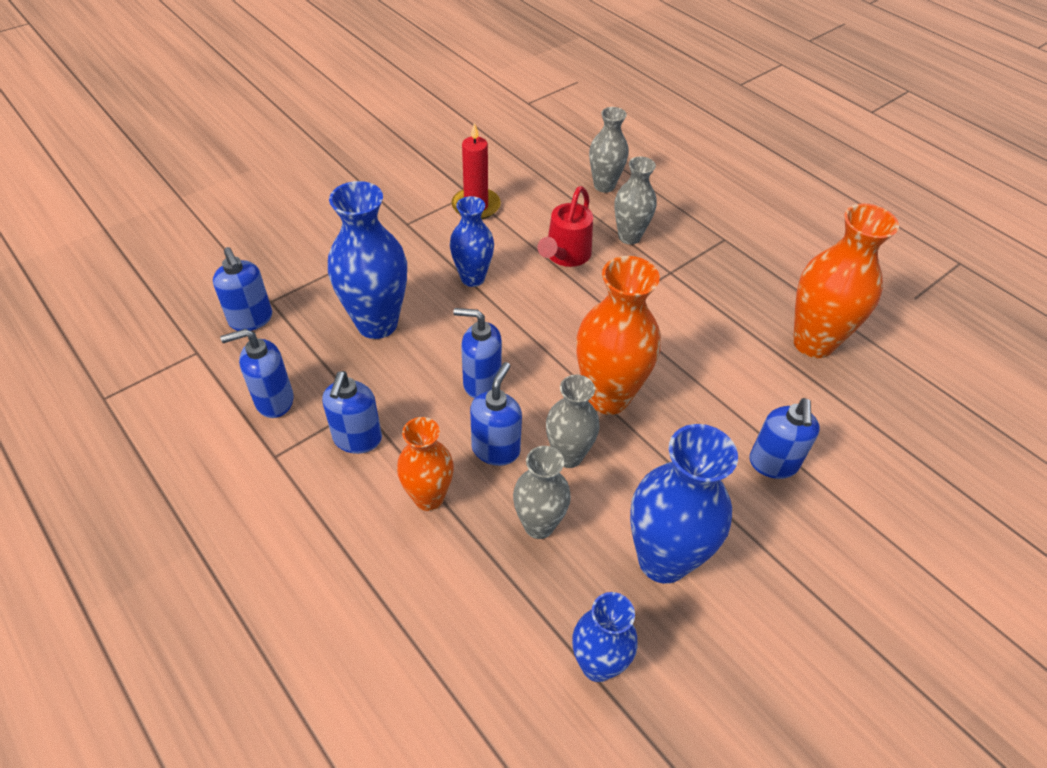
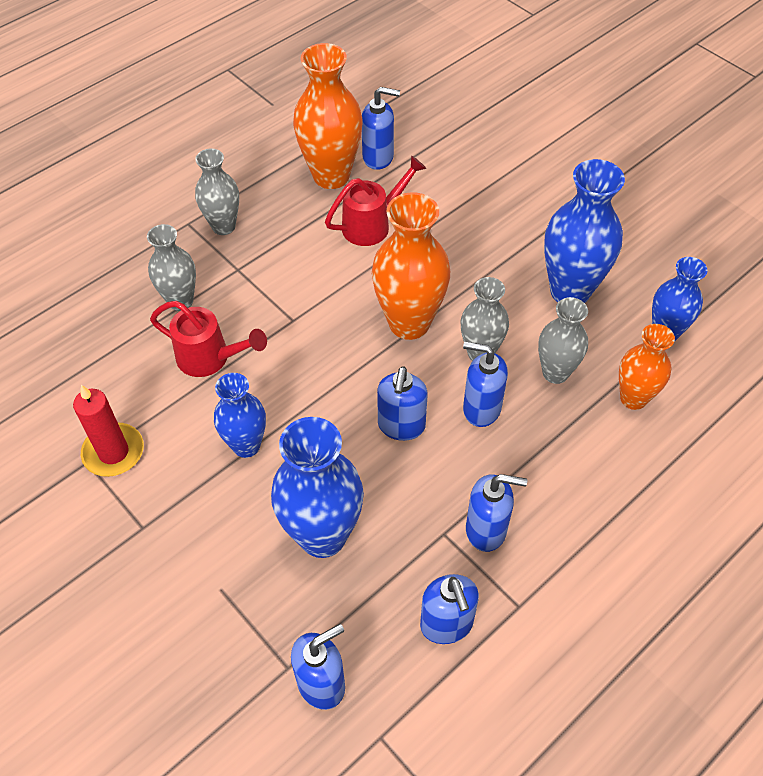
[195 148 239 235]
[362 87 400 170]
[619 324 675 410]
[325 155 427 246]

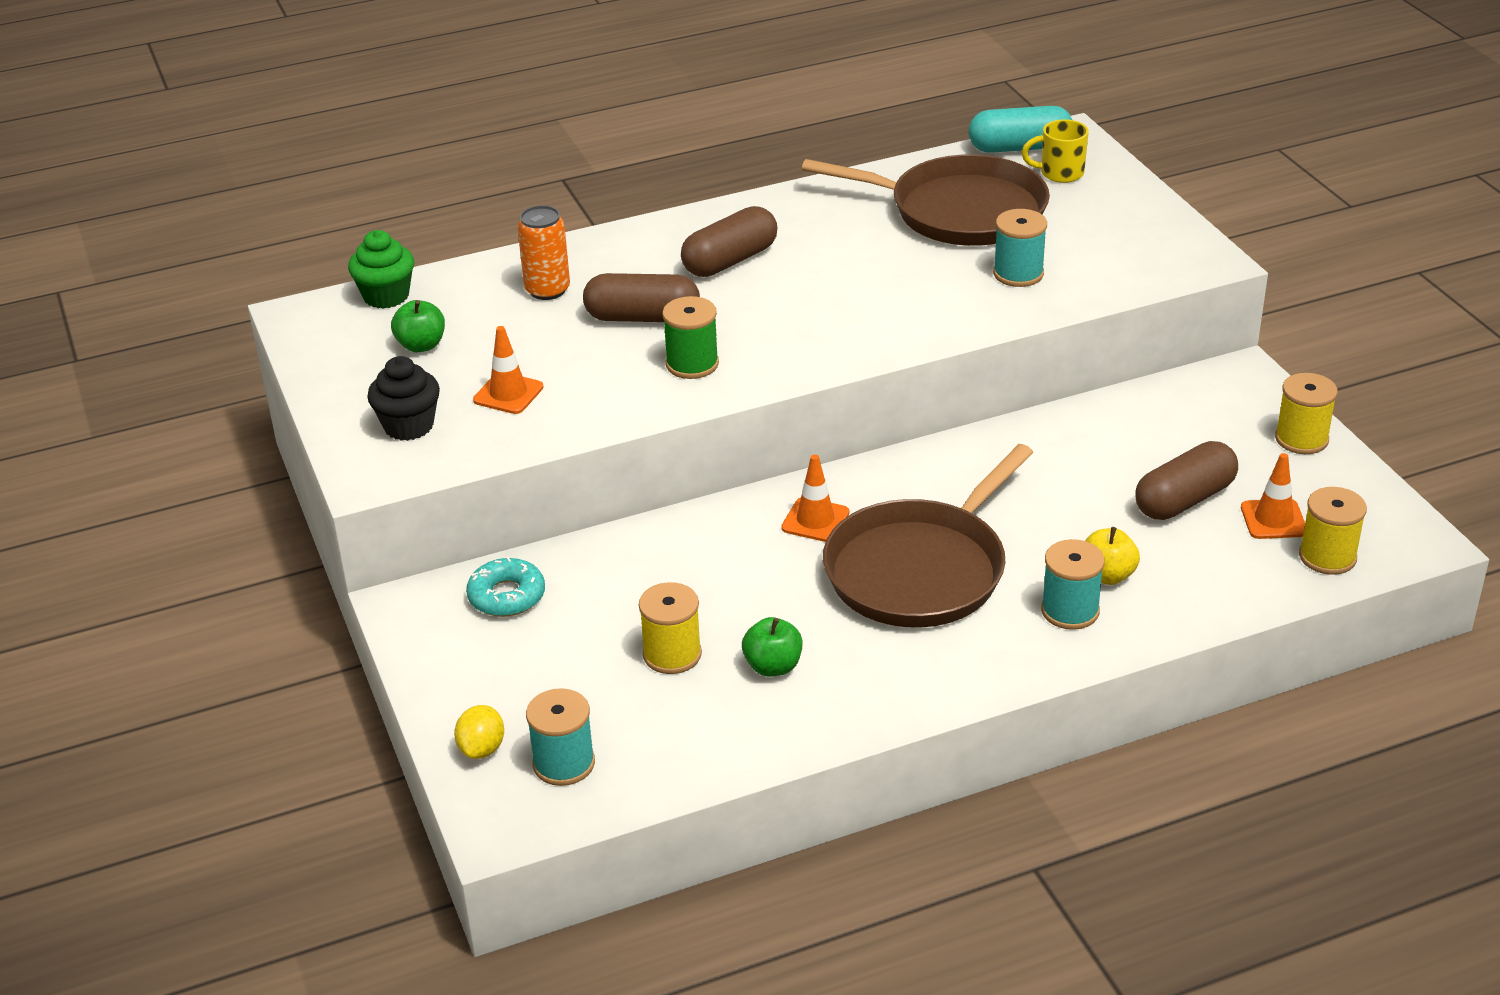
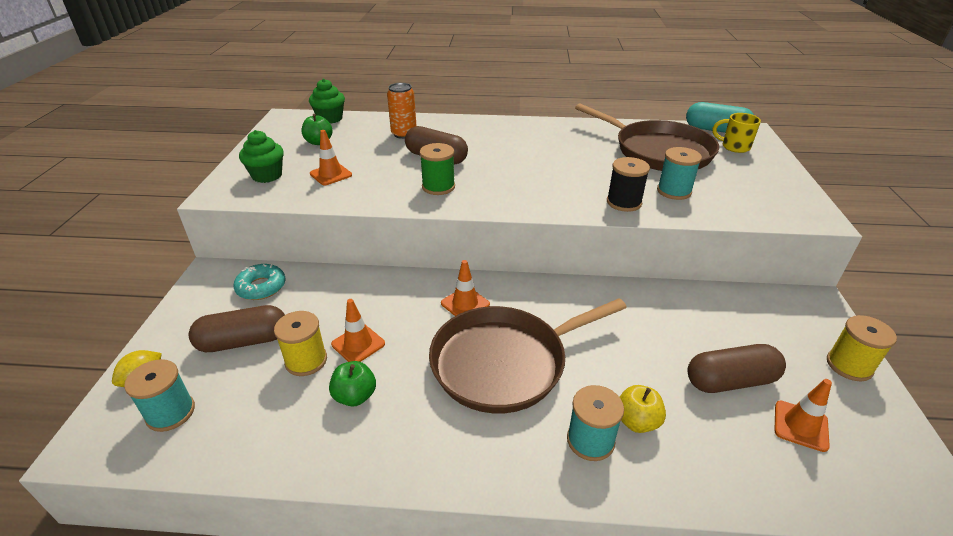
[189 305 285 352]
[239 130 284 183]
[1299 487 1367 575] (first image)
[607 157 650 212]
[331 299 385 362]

• Aim of the exercise: Copy the listing verbatim, omitting images.

• Task result:
[195 148 239 235]
[362 87 400 170]
[619 324 675 410]
[325 155 427 246]

[189 305 285 352]
[239 130 284 183]
[1299 487 1367 575] (first image)
[607 157 650 212]
[331 299 385 362]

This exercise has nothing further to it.